→ Provided material
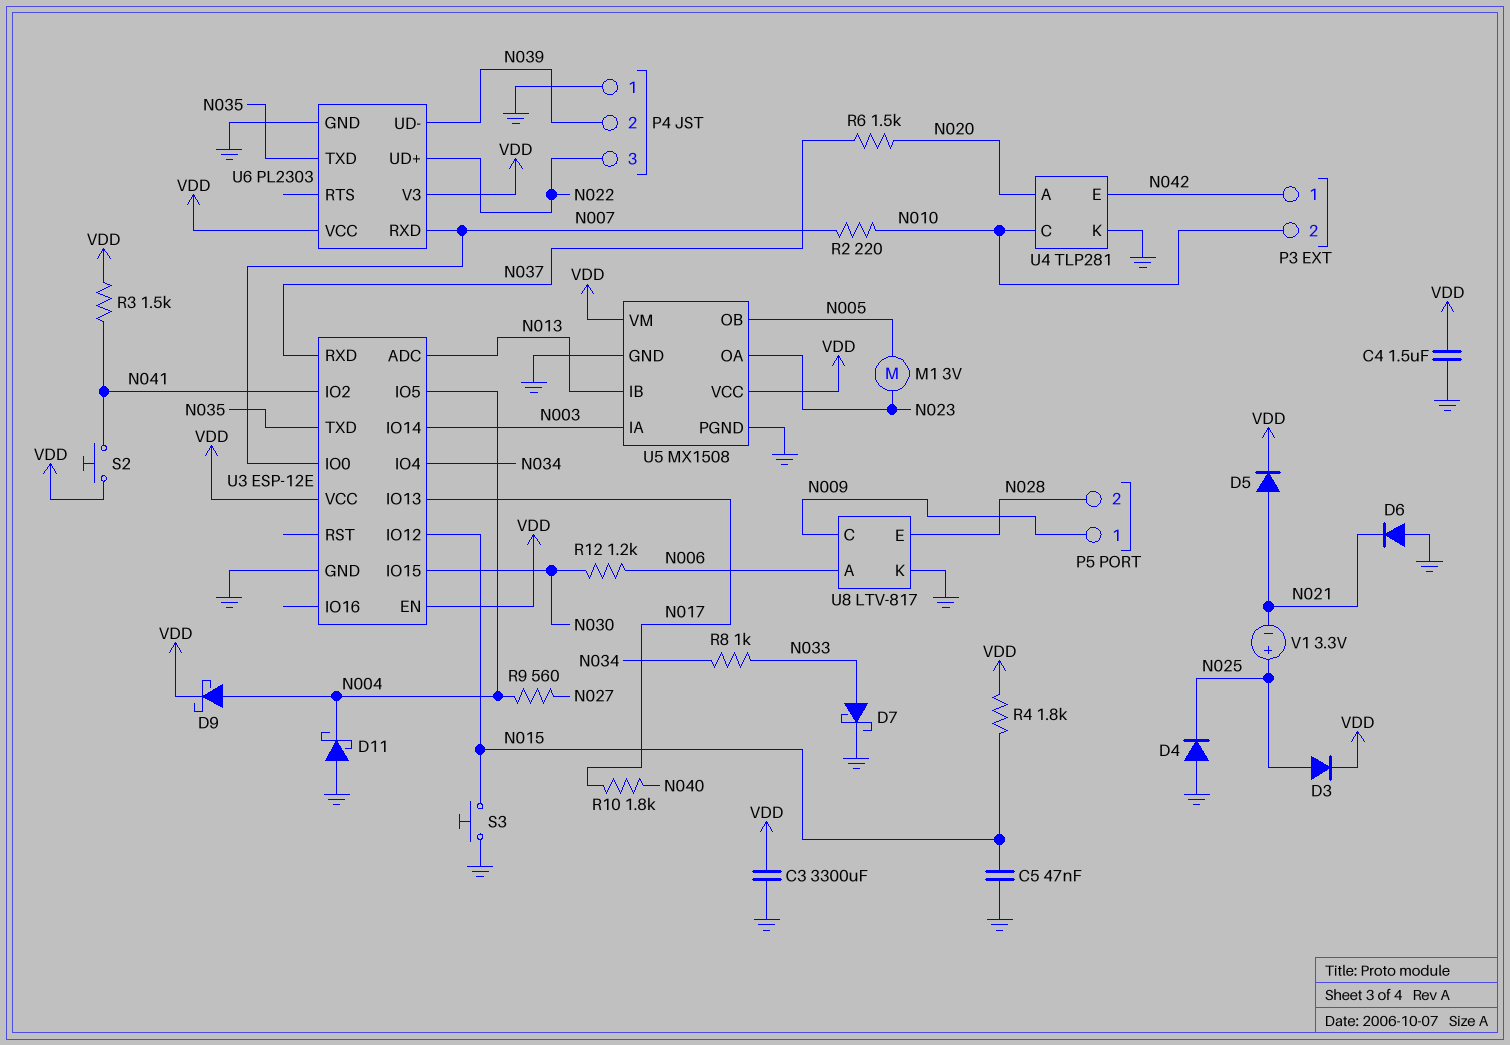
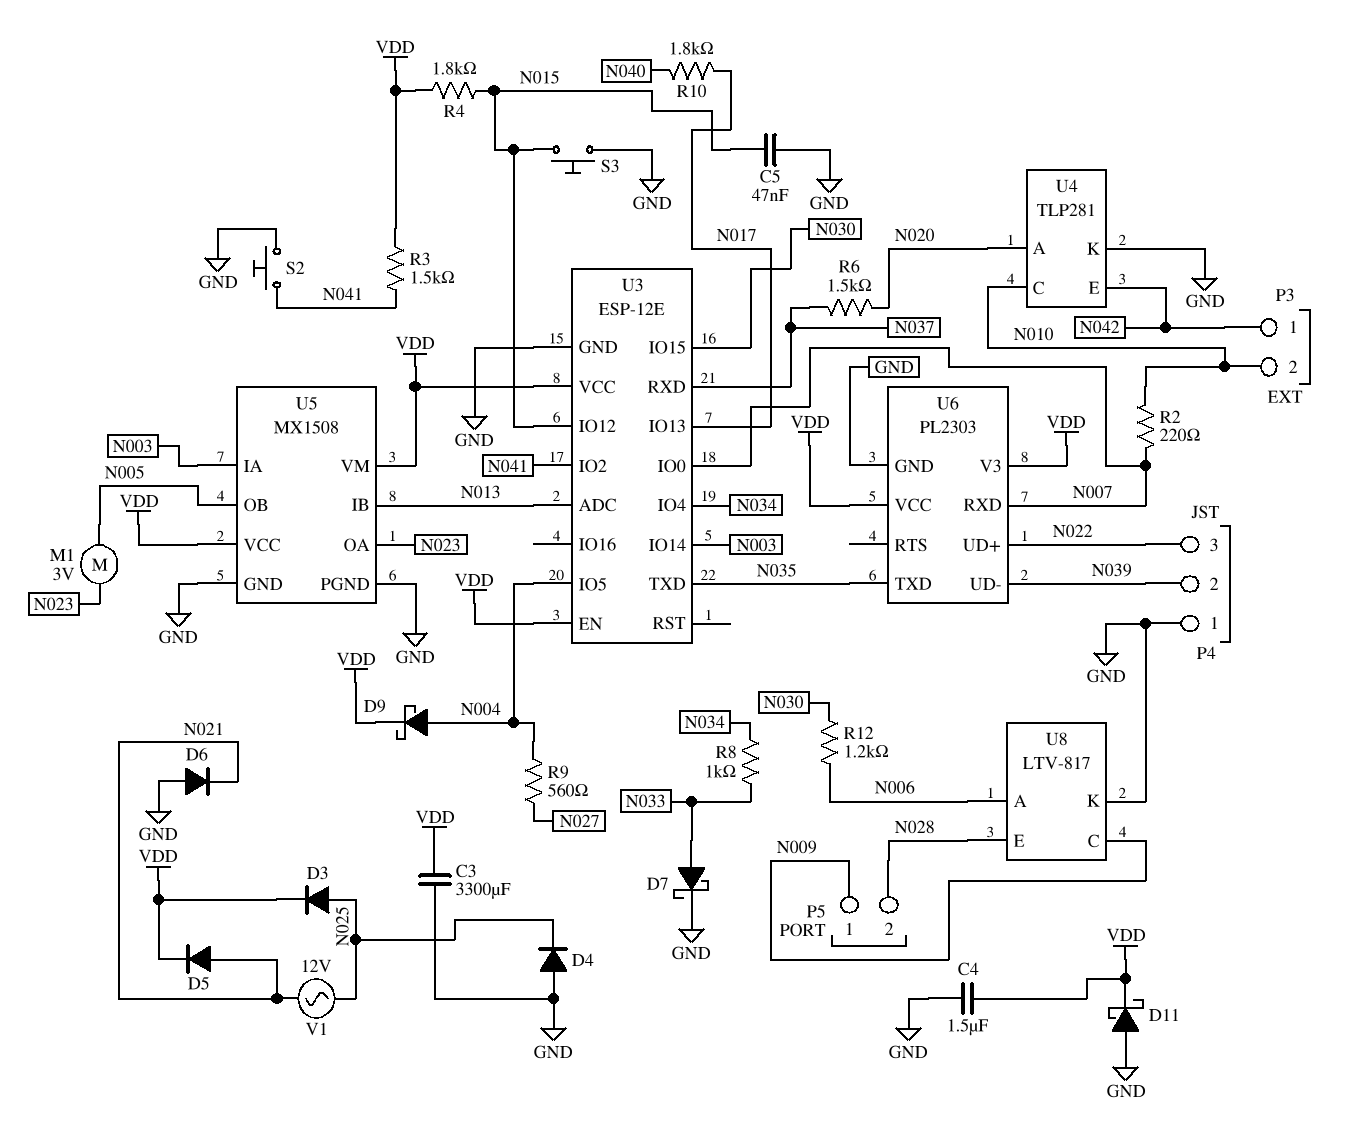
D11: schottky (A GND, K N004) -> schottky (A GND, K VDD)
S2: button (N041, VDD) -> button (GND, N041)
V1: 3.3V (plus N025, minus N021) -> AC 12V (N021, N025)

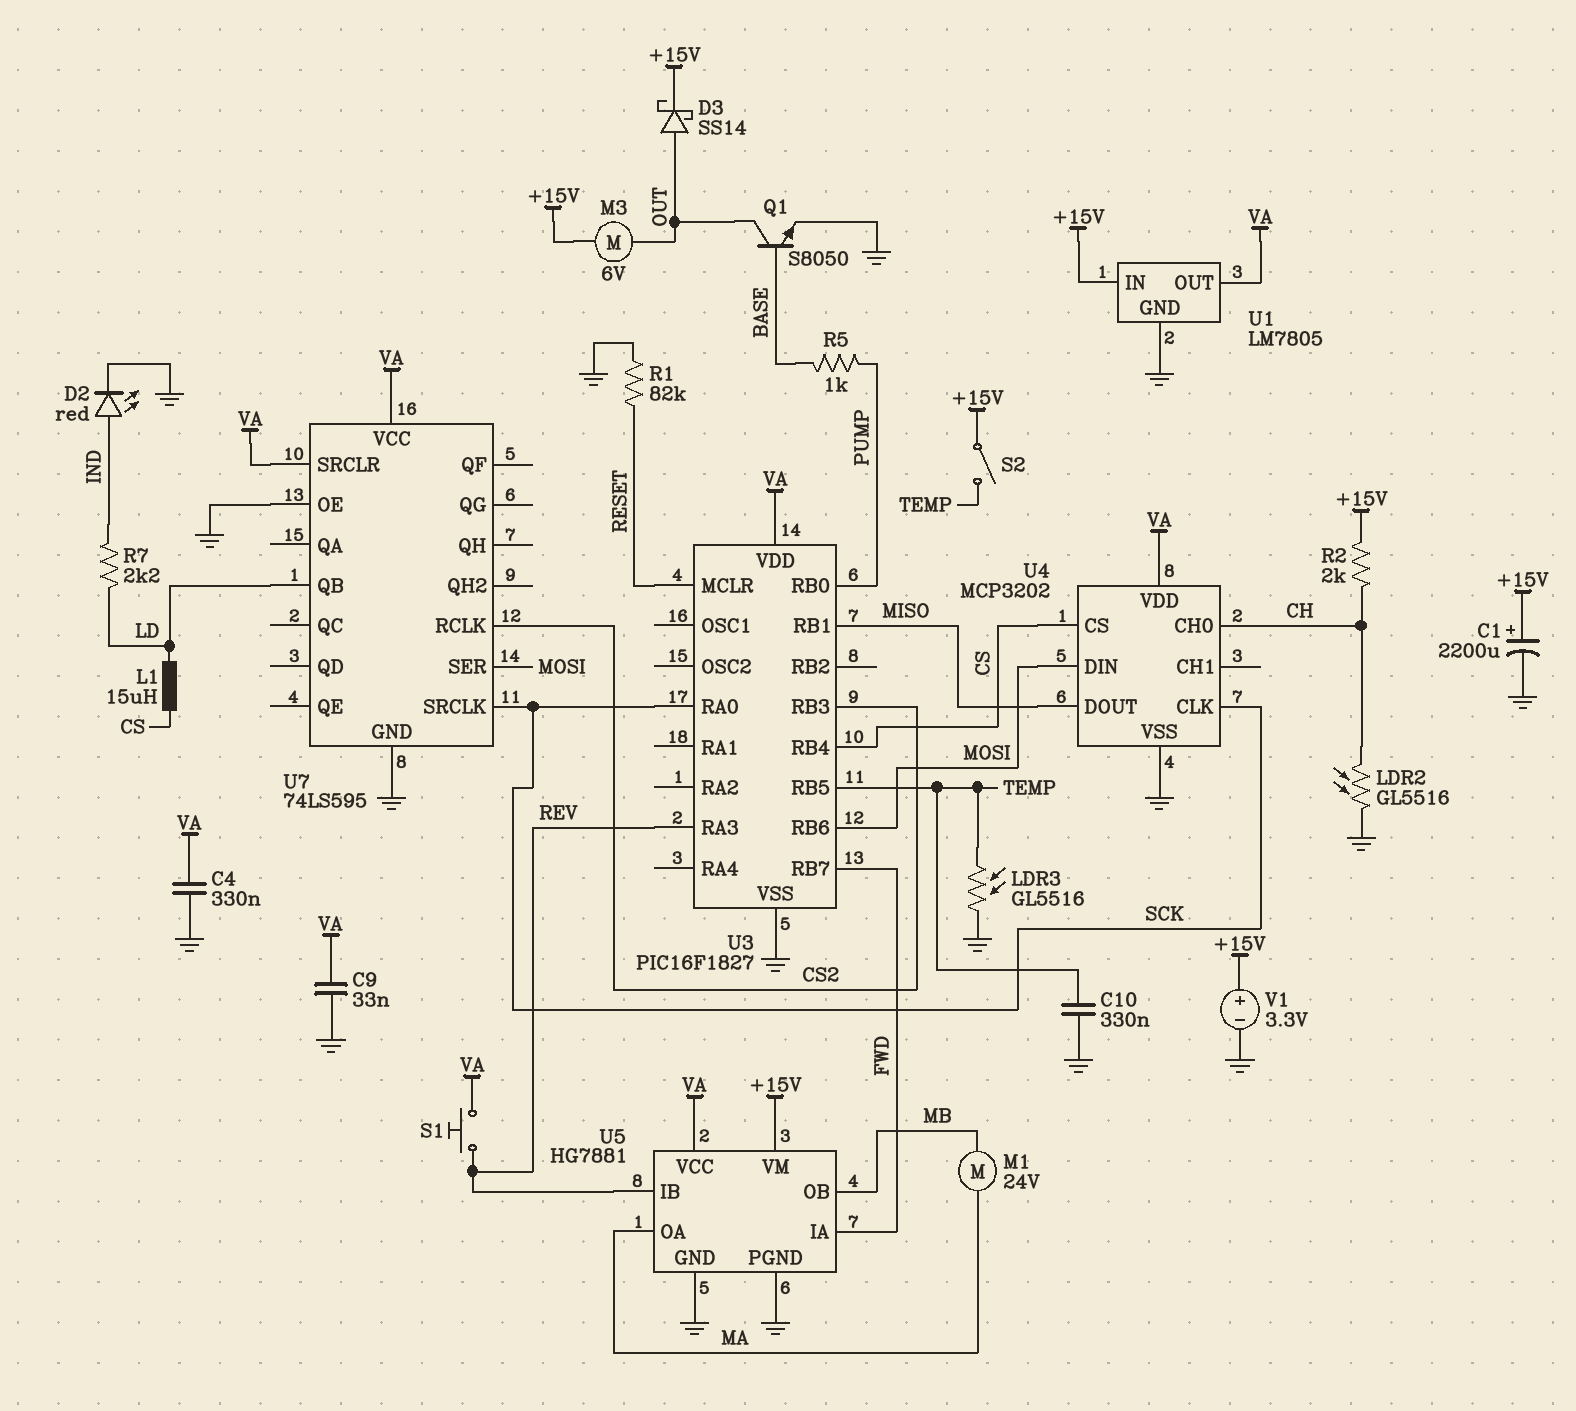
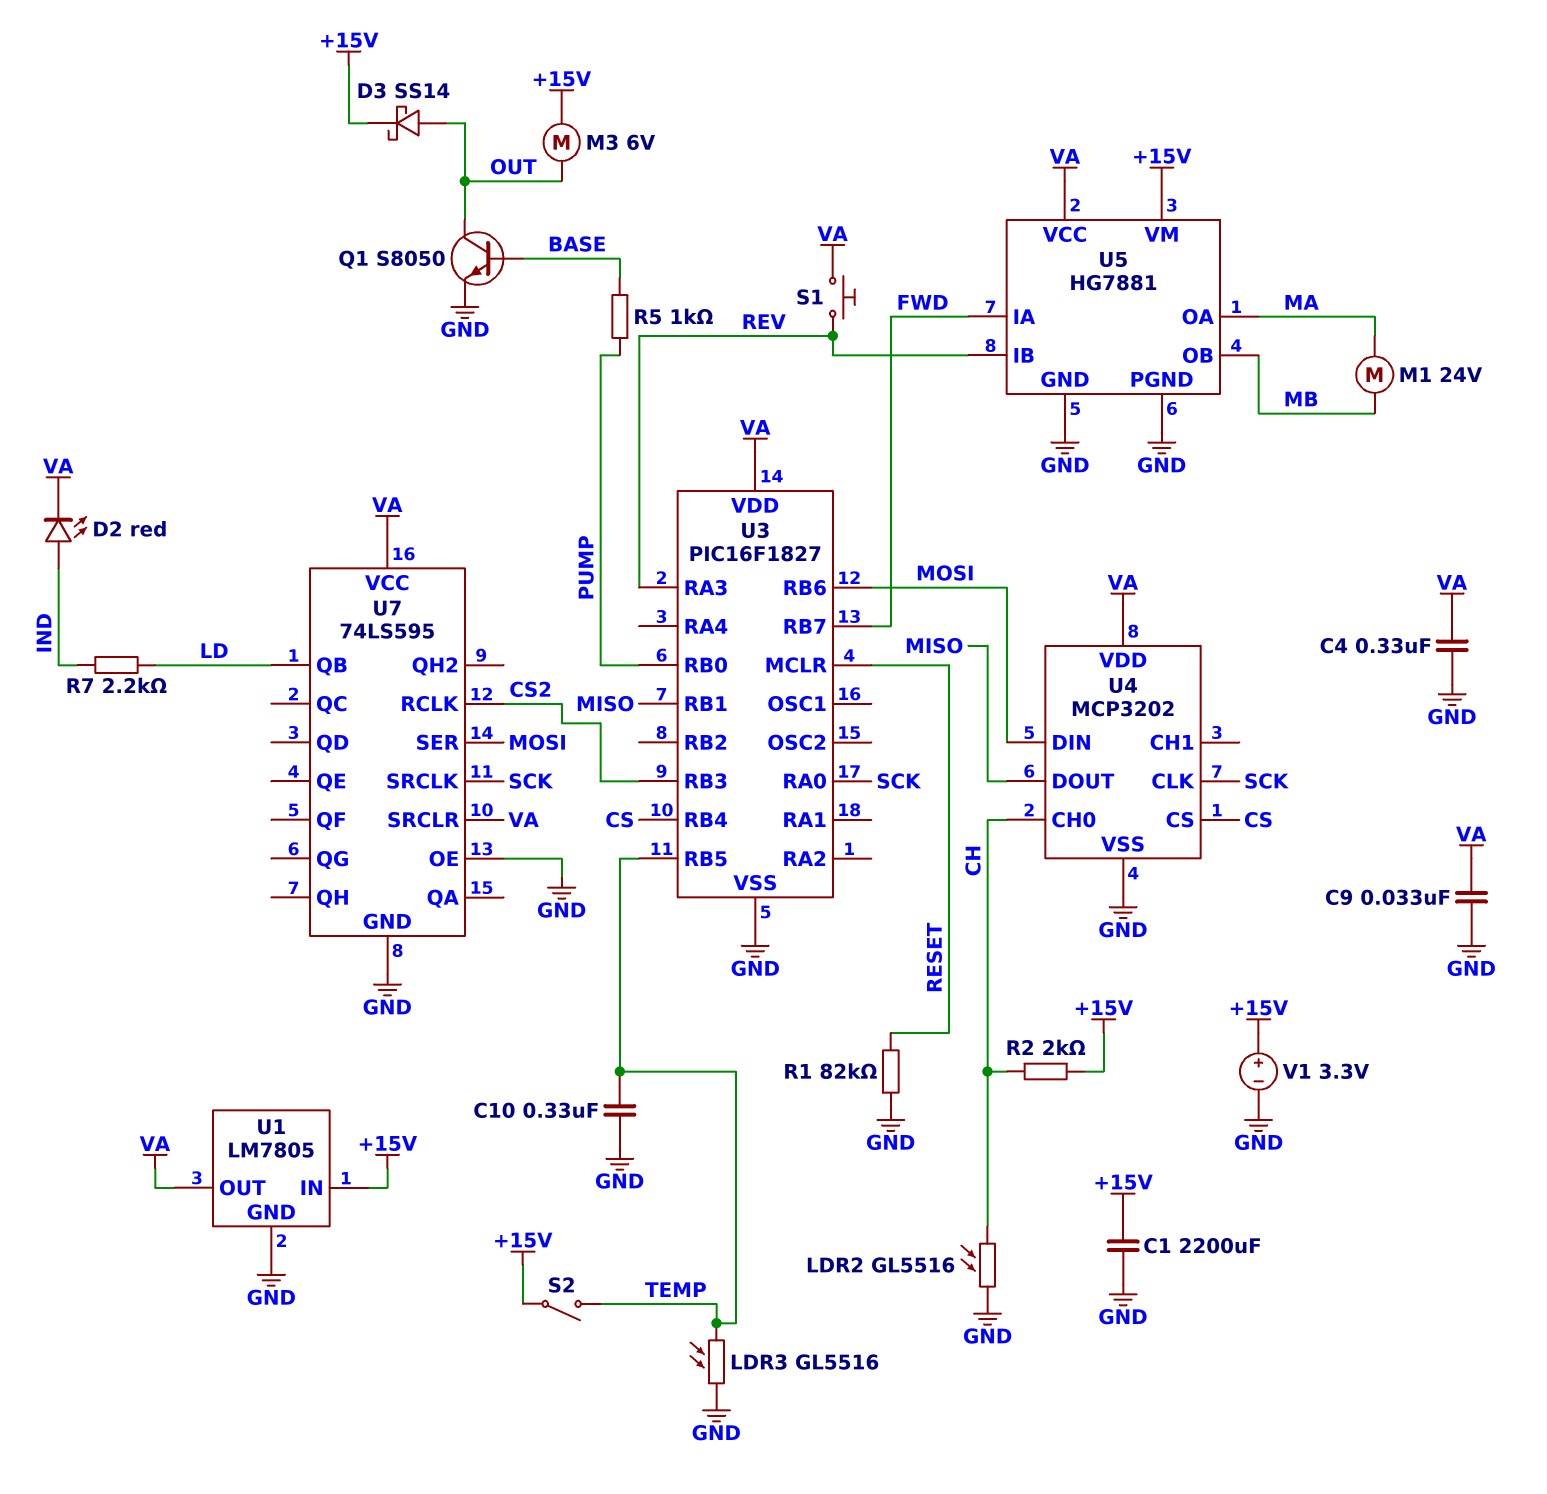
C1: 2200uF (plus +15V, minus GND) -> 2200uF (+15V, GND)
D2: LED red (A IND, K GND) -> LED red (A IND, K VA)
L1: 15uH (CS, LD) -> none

→ What is being asked
In the copy, include every line of the records exactly and none of the images.

→ Output
D11: schottky (A GND, K N004) -> schottky (A GND, K VDD)
S2: button (N041, VDD) -> button (GND, N041)
V1: 3.3V (plus N025, minus N021) -> AC 12V (N021, N025)

C1: 2200uF (plus +15V, minus GND) -> 2200uF (+15V, GND)
D2: LED red (A IND, K GND) -> LED red (A IND, K VA)
L1: 15uH (CS, LD) -> none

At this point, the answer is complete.